=== Begin Enclosure ===

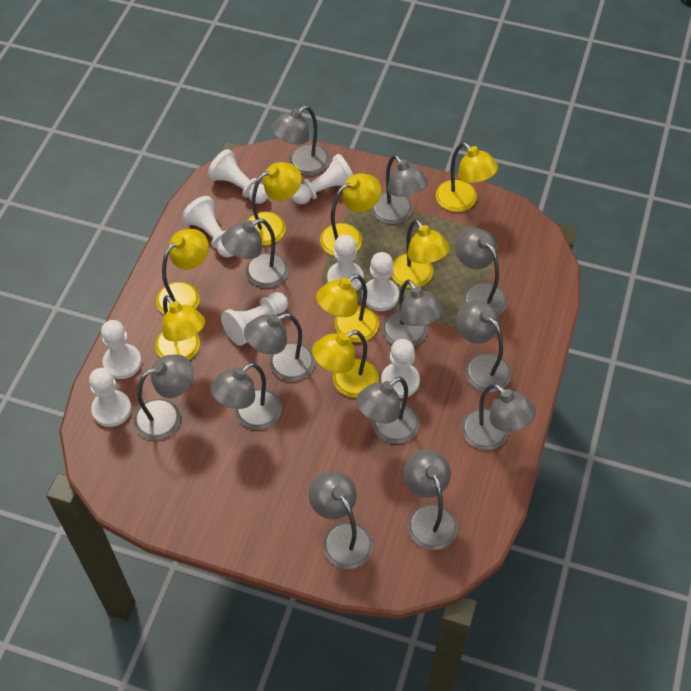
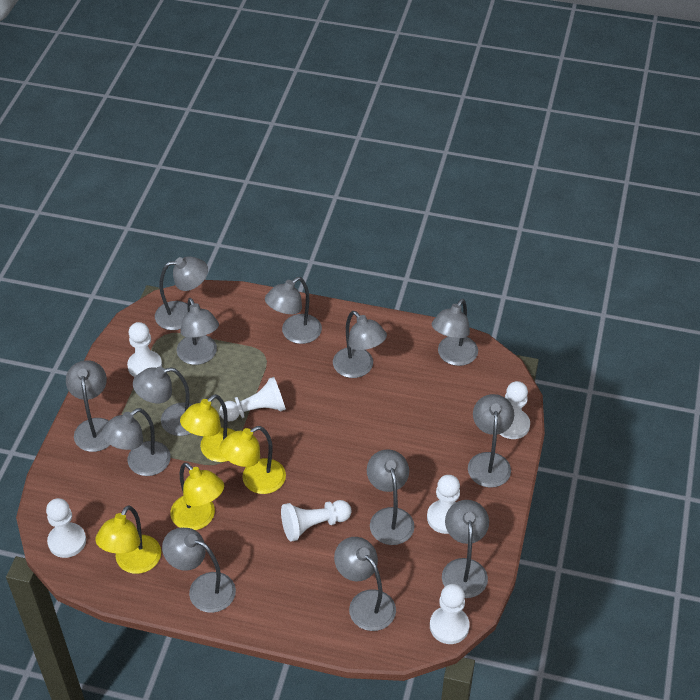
white pawn: 9 -> 7
yellow lamp: 8 -> 4

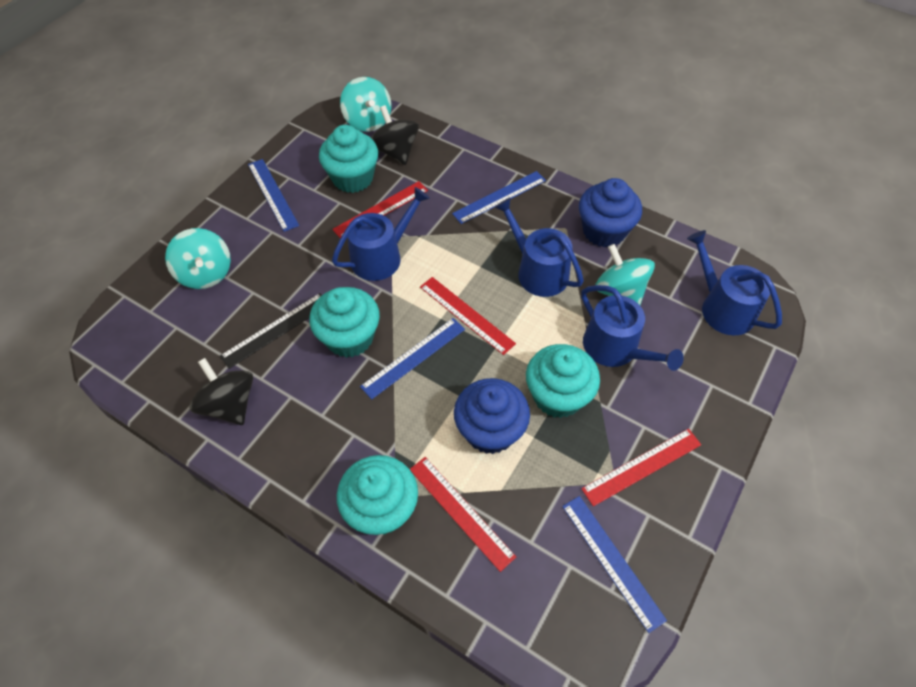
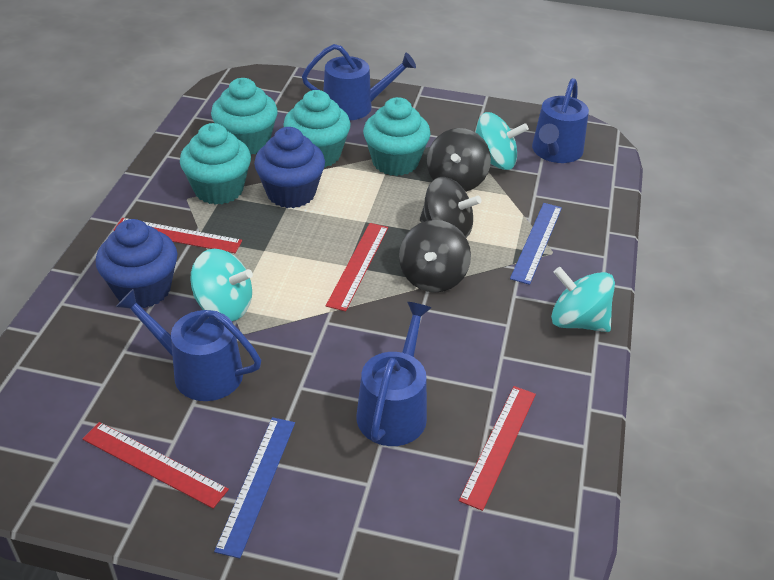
black ruler: 1 -> 0
black spinning top: 2 -> 3
blue ruler: 4 -> 2

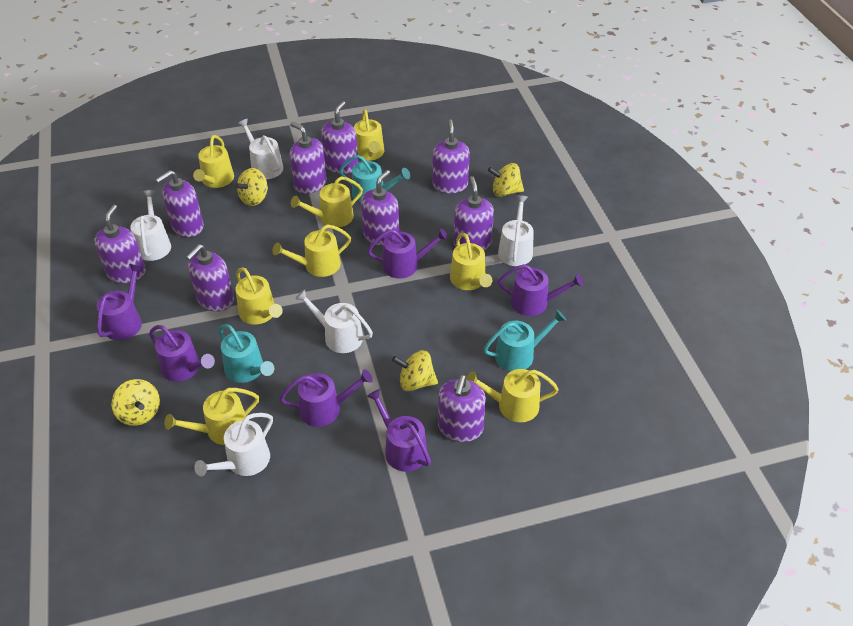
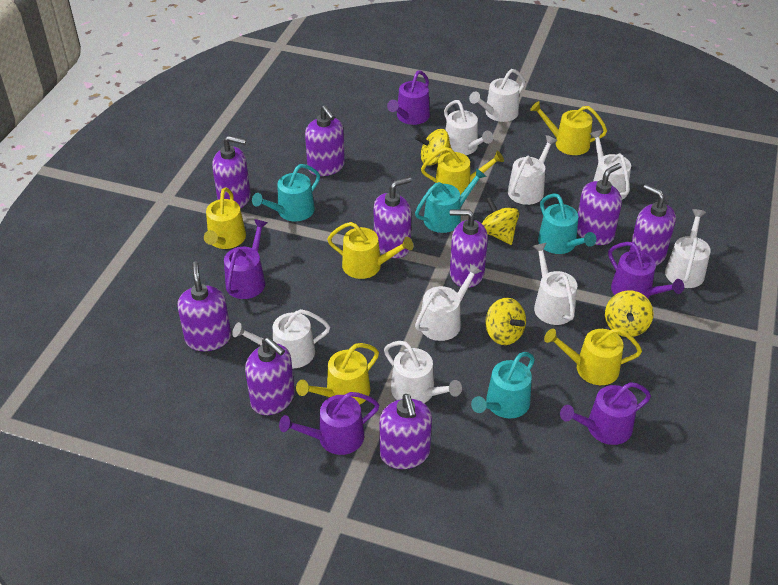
purple watering can: 6 -> 5
turquoise watering can: 3 -> 4
white watering can: 5 -> 9
yellow watering can: 8 -> 6

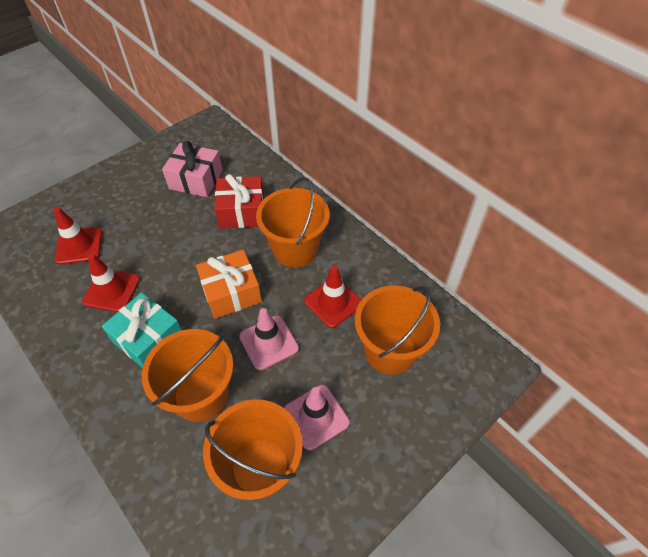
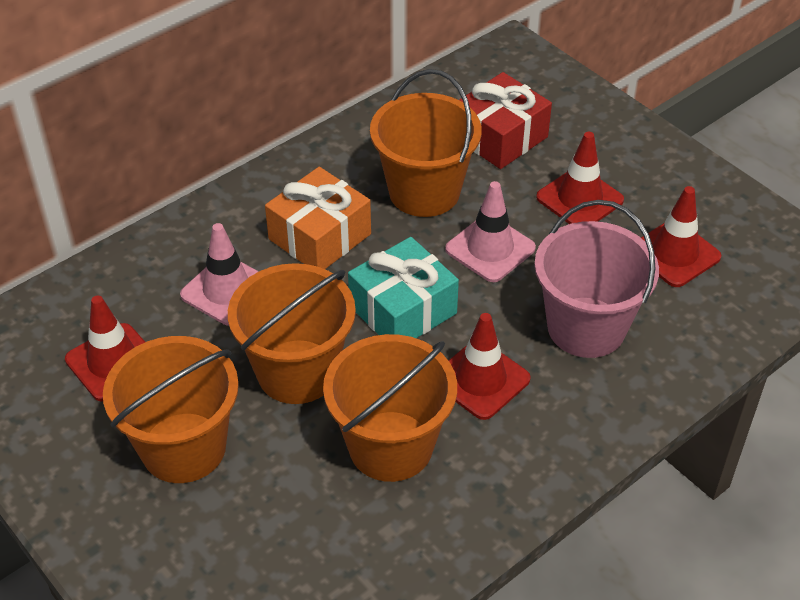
pink bucket: 0 -> 1
pink gift: 1 -> 0
red traffic cone: 3 -> 4

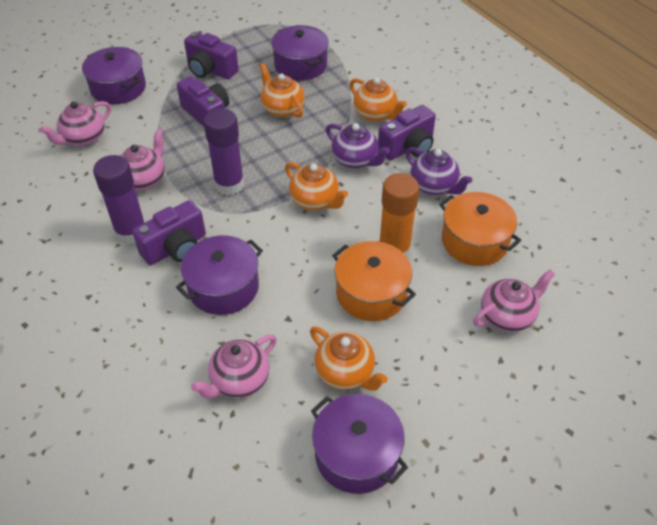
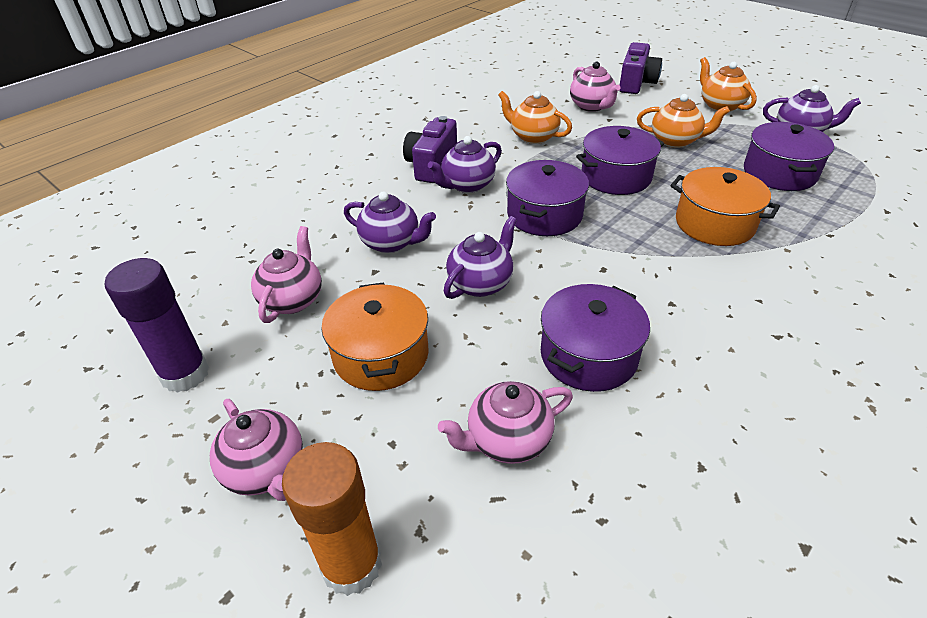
orange teapot: 4 -> 3
purple camera: 4 -> 2
purple glue stick: 2 -> 1
purple teapot: 2 -> 4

=== End Enclosure ===

**What you should do**
Without the pictures, write out the whole listing above exactly as it appears.

**Answer space**
white pawn: 9 -> 7
yellow lamp: 8 -> 4

black ruler: 1 -> 0
black spinning top: 2 -> 3
blue ruler: 4 -> 2

purple watering can: 6 -> 5
turquoise watering can: 3 -> 4
white watering can: 5 -> 9
yellow watering can: 8 -> 6

pink bucket: 0 -> 1
pink gift: 1 -> 0
red traffic cone: 3 -> 4

orange teapot: 4 -> 3
purple camera: 4 -> 2
purple glue stick: 2 -> 1
purple teapot: 2 -> 4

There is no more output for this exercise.